Task objective =>
Each entry below is to be returned exactly, with any pictures left out.

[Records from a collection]
::::::

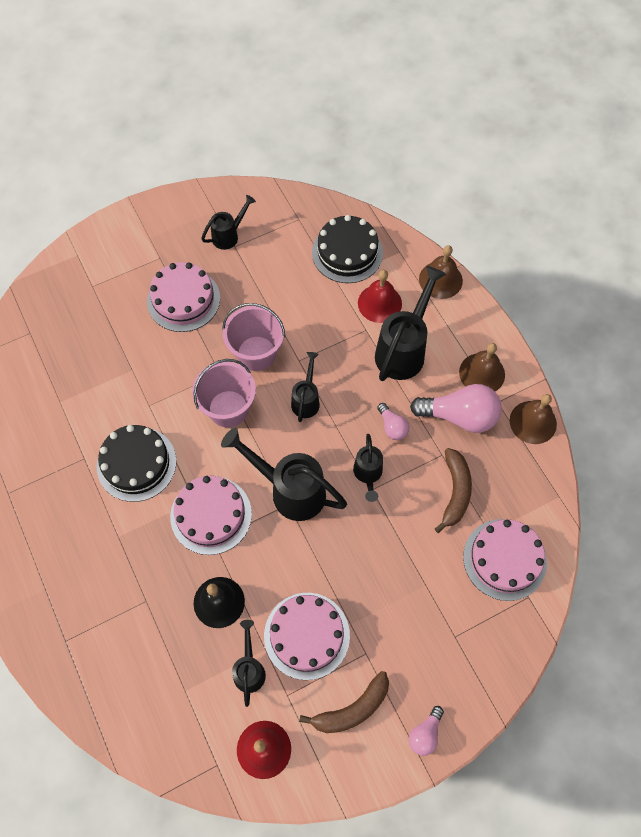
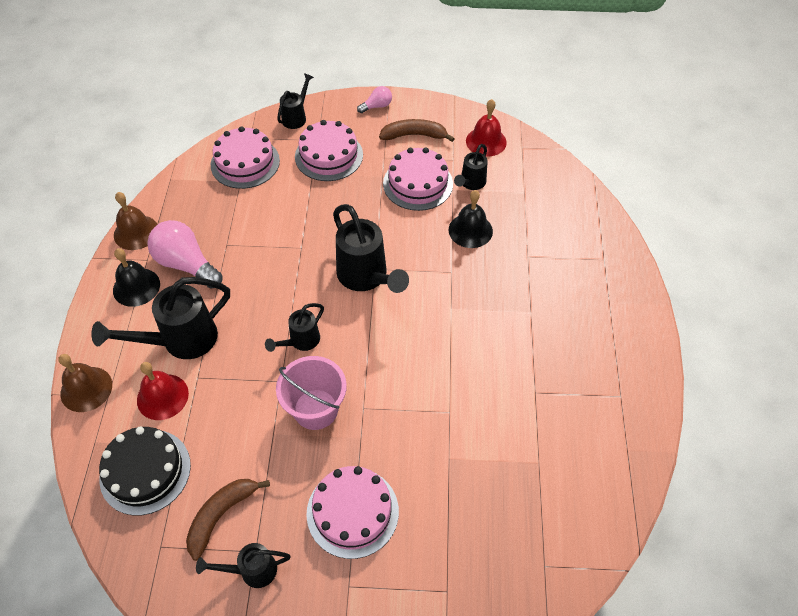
camera: 150 degrees left, 10 degrees down
black cake [97,425,177,502] -> none
pink cake [170,476,252,555] -> pink cake moved to [295,120,363,181]
pink bucket [192,359,256,427] -> none
black watering can [353,434,383,502] -> black watering can moved to [277,73,314,129]
pink light bulb [377,403,409,440] -> none
brown banana [435,448,472,533] -> brown banana moved to [186,479,270,561]
brown bell [459,343,505,391] -> black bell [113,248,160,307]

::::::

Result below =>
camera: 150 degrees left, 10 degrees down
black cake [97,425,177,502] -> none
pink cake [170,476,252,555] -> pink cake moved to [295,120,363,181]
pink bucket [192,359,256,427] -> none
black watering can [353,434,383,502] -> black watering can moved to [277,73,314,129]
pink light bulb [377,403,409,440] -> none
brown banana [435,448,472,533] -> brown banana moved to [186,479,270,561]
brown bell [459,343,505,391] -> black bell [113,248,160,307]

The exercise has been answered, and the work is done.